*ACTION ITEM:*
Omit any picture, and return the remaining data exactly as written.

*DATASET EXCERPT:*
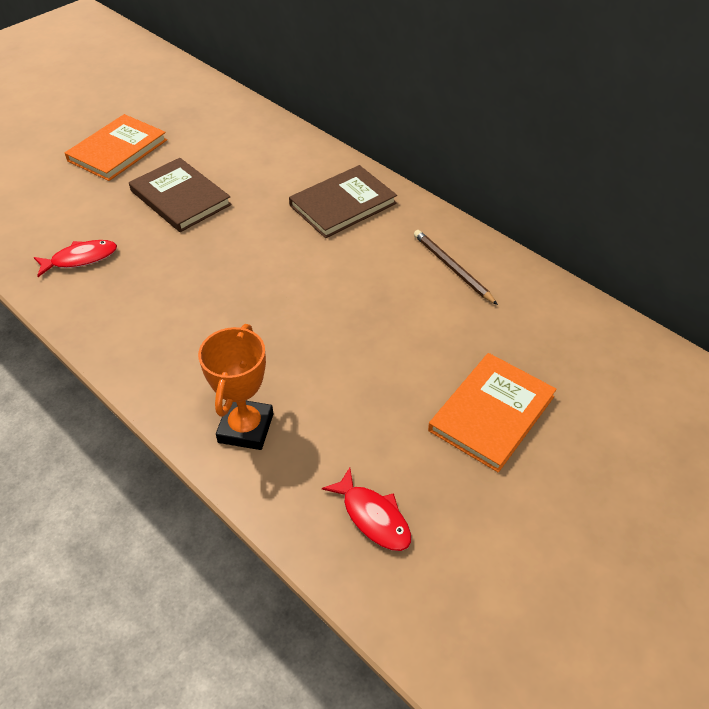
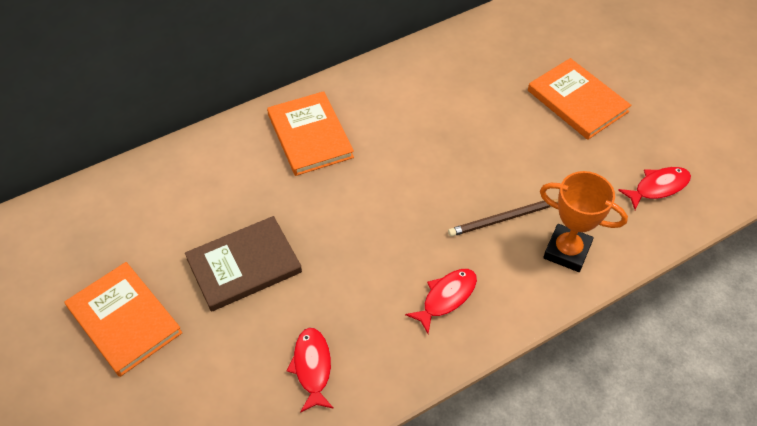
camera: 75 degrees left, 5 degrees up
(166, 334) = (446, 298): none -> red fish
(343, 204) = (310, 136): brown book -> orange book
(452, 268) = (421, 83): brown pencil -> brown pencil (503, 219)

*RESULT FOR THIS TASK:*
camera: 75 degrees left, 5 degrees up
(166, 334) = (446, 298): none -> red fish
(343, 204) = (310, 136): brown book -> orange book
(452, 268) = (421, 83): brown pencil -> brown pencil (503, 219)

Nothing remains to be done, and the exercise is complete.